§ Instructions to follow:
Give again, word for word, every line in the entries below from the line with "(248, 126) = (287, 356): none -> purple star" up to and including the line with "(480, 230) = (544, 115): grey", and no other line.

§ Material for this task:
-- Opening Marker --

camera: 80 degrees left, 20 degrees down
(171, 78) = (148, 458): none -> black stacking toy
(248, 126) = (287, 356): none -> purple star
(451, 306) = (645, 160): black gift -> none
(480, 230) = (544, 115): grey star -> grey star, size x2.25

-- Closing Marker --
-- Opening Marker --

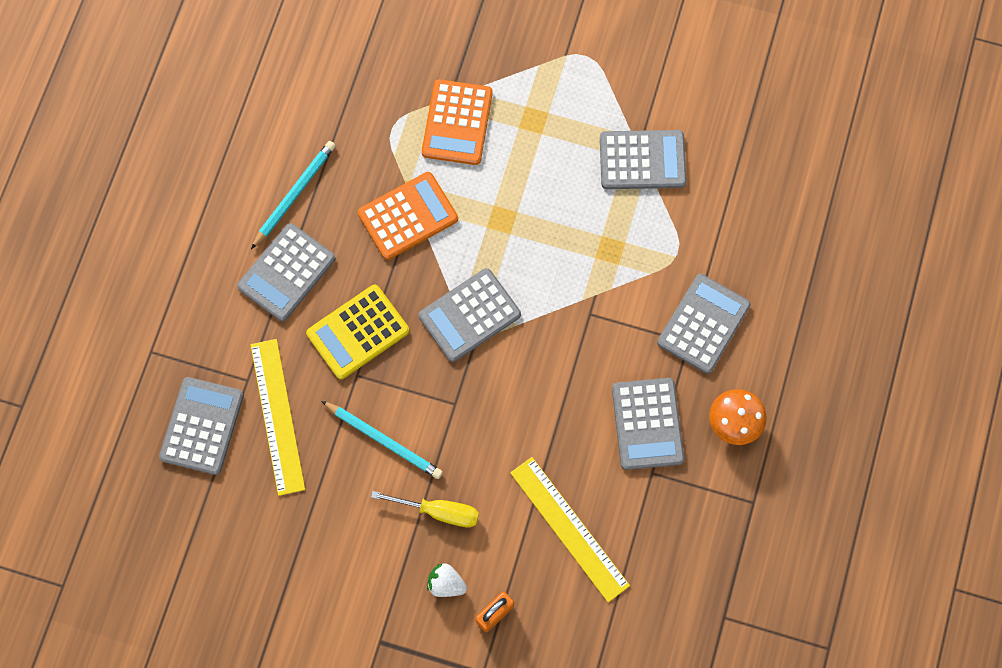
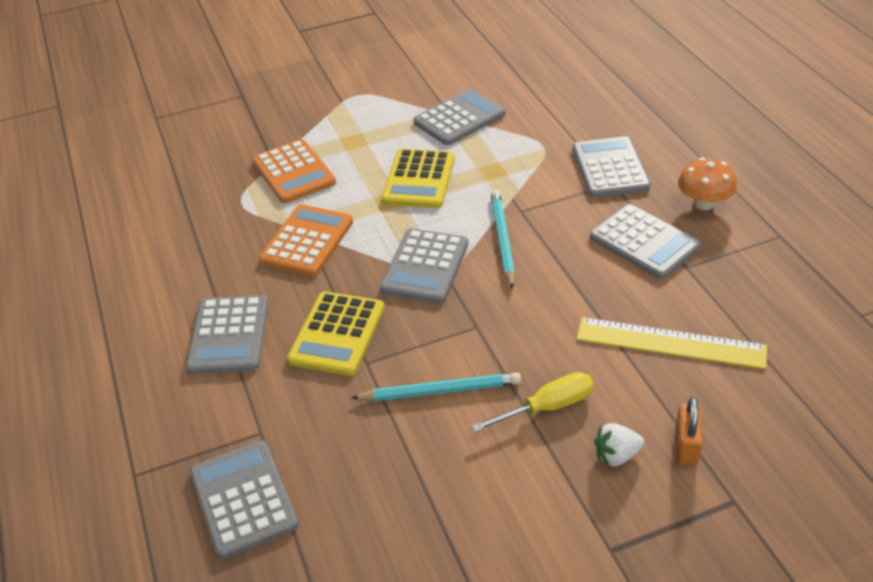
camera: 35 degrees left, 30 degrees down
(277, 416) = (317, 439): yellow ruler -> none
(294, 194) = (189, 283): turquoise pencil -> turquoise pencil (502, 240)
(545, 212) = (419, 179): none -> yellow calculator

-- Closing Marker --

§ Worked solution:
(248, 126) = (287, 356): none -> purple star
(451, 306) = (645, 160): black gift -> none
(480, 230) = (544, 115): grey star -> grey star, size x2.25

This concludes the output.